======== Supplied material ========

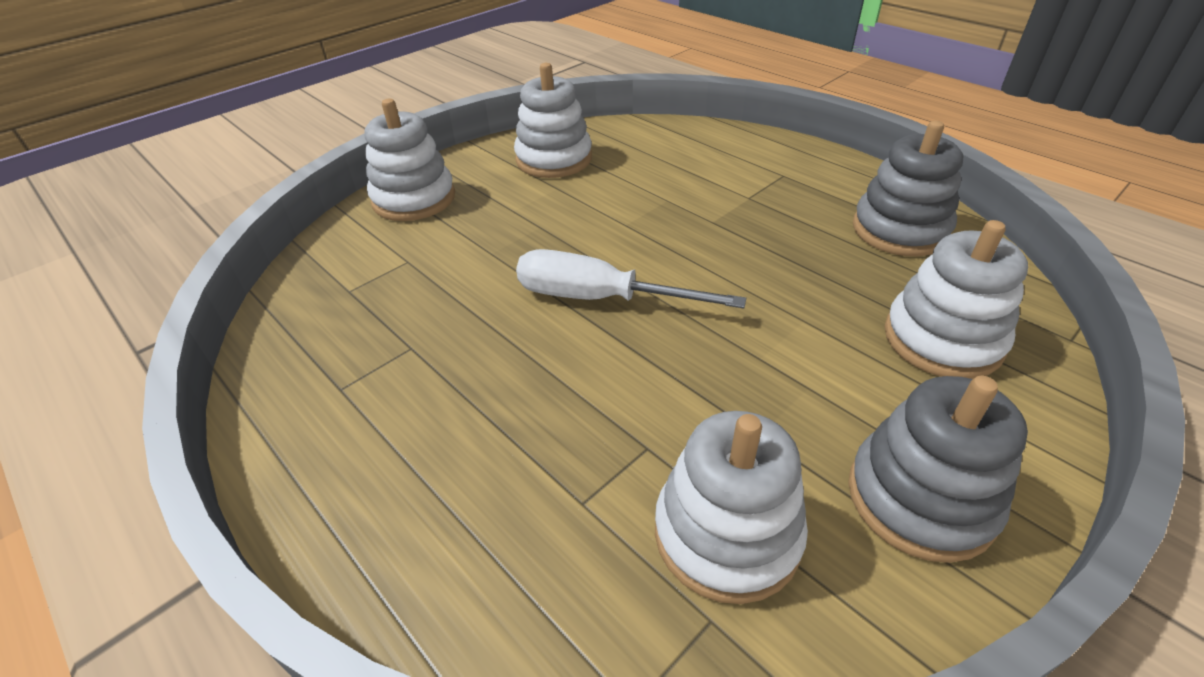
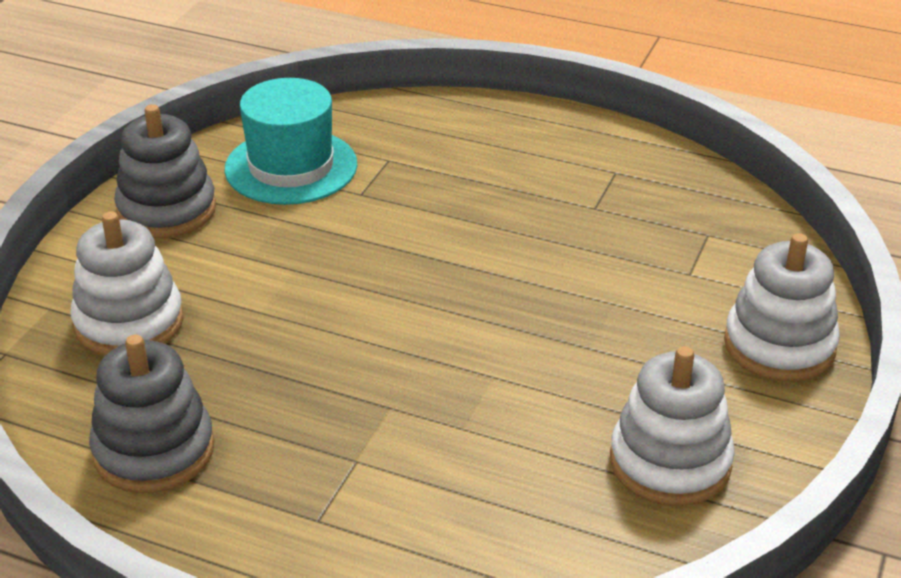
camera: 155 degrees right, 5 degrees down
(600, 298) = (463, 283): white screwdriver -> none
(727, 534) = (291, 167): white stacking toy -> turquoise hat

========

Your task: Please reproduce the material above word for word, without its images.

Solution to this problem:
camera: 155 degrees right, 5 degrees down
(600, 298) = (463, 283): white screwdriver -> none
(727, 534) = (291, 167): white stacking toy -> turquoise hat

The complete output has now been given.